§ **Directions for this task**
Write every line below out again exactly, images omitted.

§ **Supplied entries**
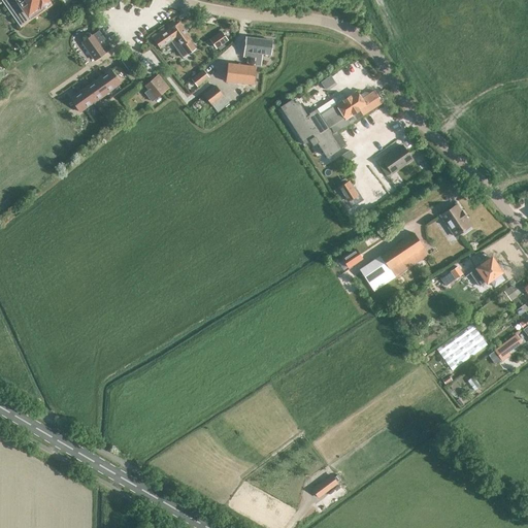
[(20,27),(30,20),(42,10),(40,8),(48,2),(46,0),(0,0),(3,2),(20,27)]
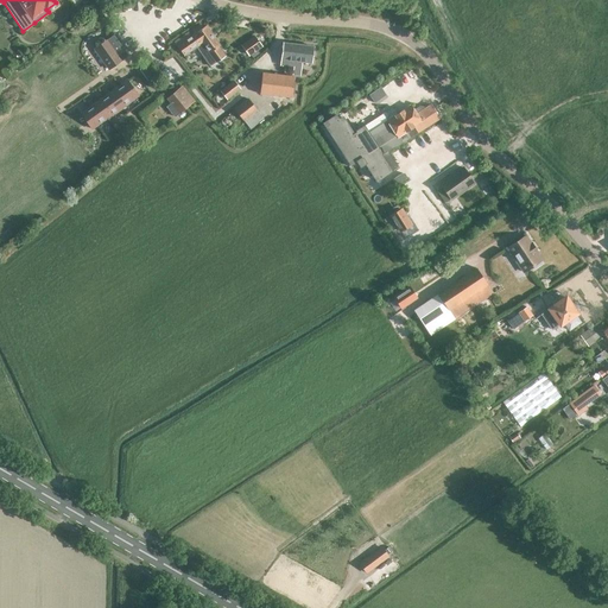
[(185,35),(172,44),(182,57),(196,46),(206,59),(204,61),(208,64),(209,64),(210,67),(219,61),(220,62),(225,59),(223,57),(225,56),(217,46),(219,45),(206,26),(189,38),(185,35)]
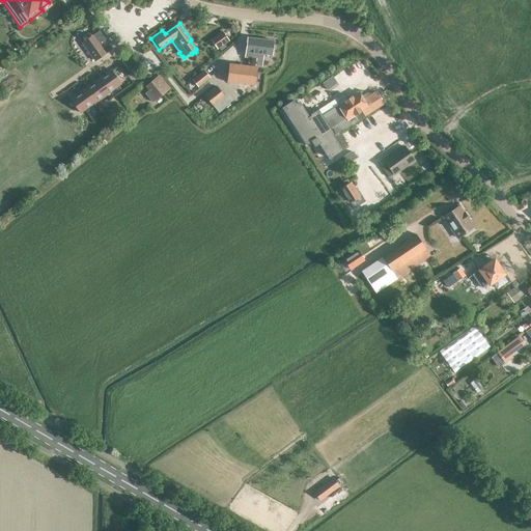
[(83,37),(82,38),(83,39),(83,42),(82,43),(95,60),(106,53),(106,52),(111,49),(99,31),(93,35),(92,35),(90,34),(89,33),(87,33),(86,33),(85,34),(83,35),(83,37)]
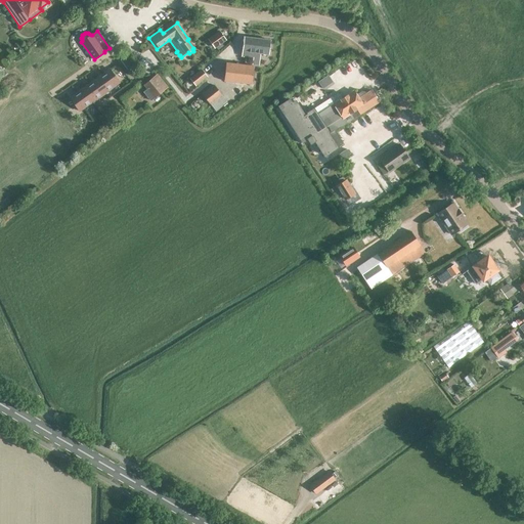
[(219,32),(208,39),(214,47),(225,40),(219,32)]
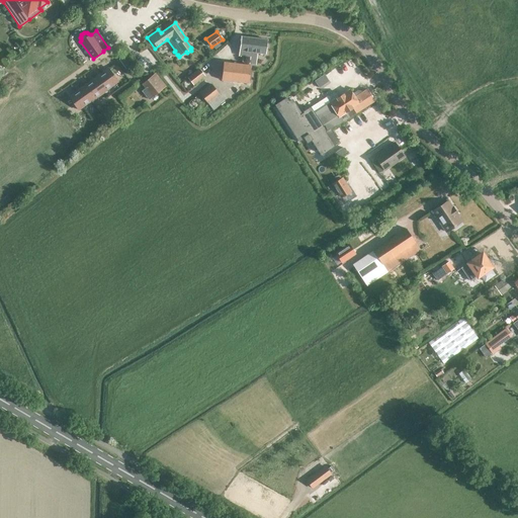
[(241,36),(240,51),(251,52),(249,64),(255,65),(257,53),(265,54),(267,39),(241,36)]
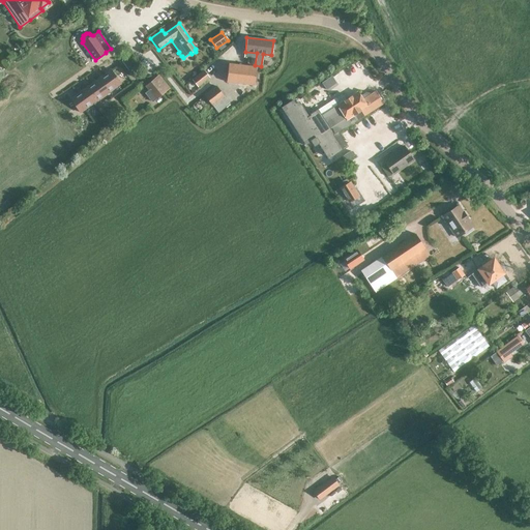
[(125,59),(122,61),(134,78),(138,75),(125,59)]
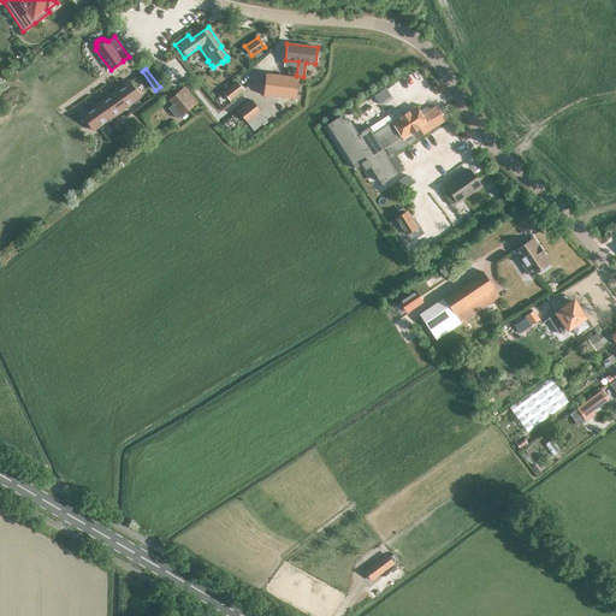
[(297,98),(300,77),(296,77),(266,73),(264,94),(297,98)]
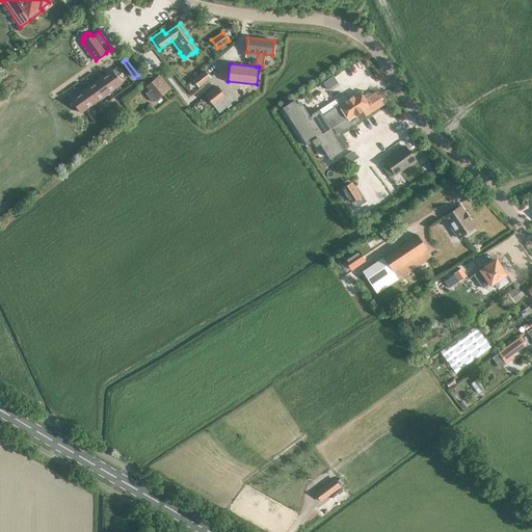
[(71,99),(80,113),(94,103),(96,107),(102,103),(99,100),(121,84),(111,70),(71,99)]
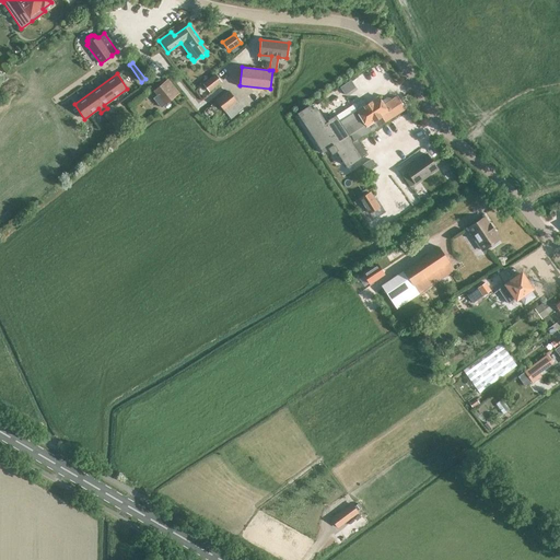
[(209,91),(221,82),(214,74),(202,83),(209,91)]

§ **Task solution**
[(20,27),(30,20),(42,10),(40,8),(48,2),(46,0),(0,0),(3,2),(20,27)]
[(185,35),(172,44),(182,57),(196,46),(206,59),(204,61),(208,64),(209,64),(210,67),(219,61),(220,62),(225,59),(223,57),(225,56),(217,46),(219,45),(206,26),(189,38),(185,35)]
[(83,37),(82,38),(83,39),(83,42),(82,43),(95,60),(106,53),(106,52),(111,49),(99,31),(93,35),(92,35),(90,34),(89,33),(87,33),(86,33),(85,34),(83,35),(83,37)]
[(219,32),(208,39),(214,47),(225,40),(219,32)]
[(241,36),(240,51),(251,52),(249,64),(255,65),(257,53),(265,54),(267,39),(241,36)]
[(125,59),(122,61),(134,78),(138,75),(125,59)]
[(297,98),(300,77),(296,77),(266,73),(264,94),(297,98)]
[(71,99),(80,113),(94,103),(96,107),(102,103),(99,100),(121,84),(111,70),(71,99)]
[(209,91),(221,82),(214,74),(202,83),(209,91)]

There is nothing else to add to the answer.